§ **Assignment**:
Only the lines containing "none" belong in the answer; find them in the material below.

§ **Data excerpt**:
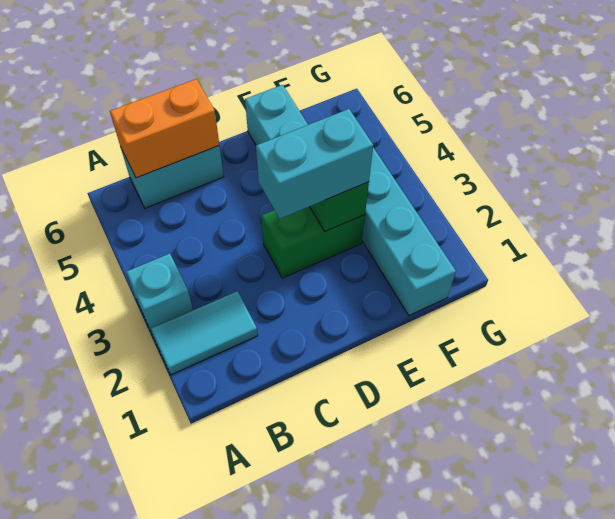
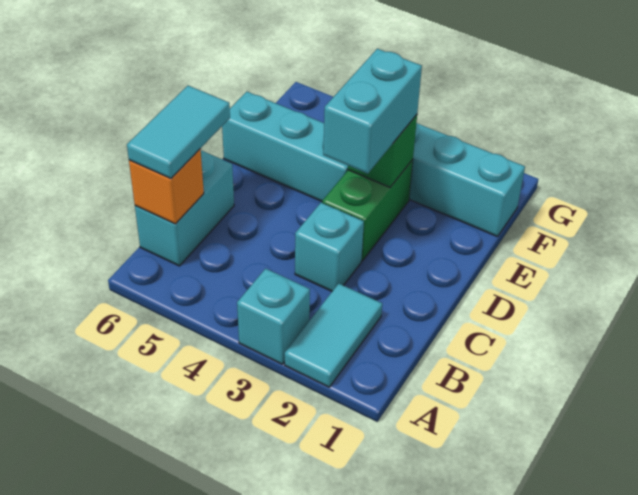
orange brick B6:C6 level 2 -> orange brick B6 level 2
none -> cyan tile B6:C6 level 3
none -> cyan brick C3 level 1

§ **Response area**:
none -> cyan tile B6:C6 level 3
none -> cyan brick C3 level 1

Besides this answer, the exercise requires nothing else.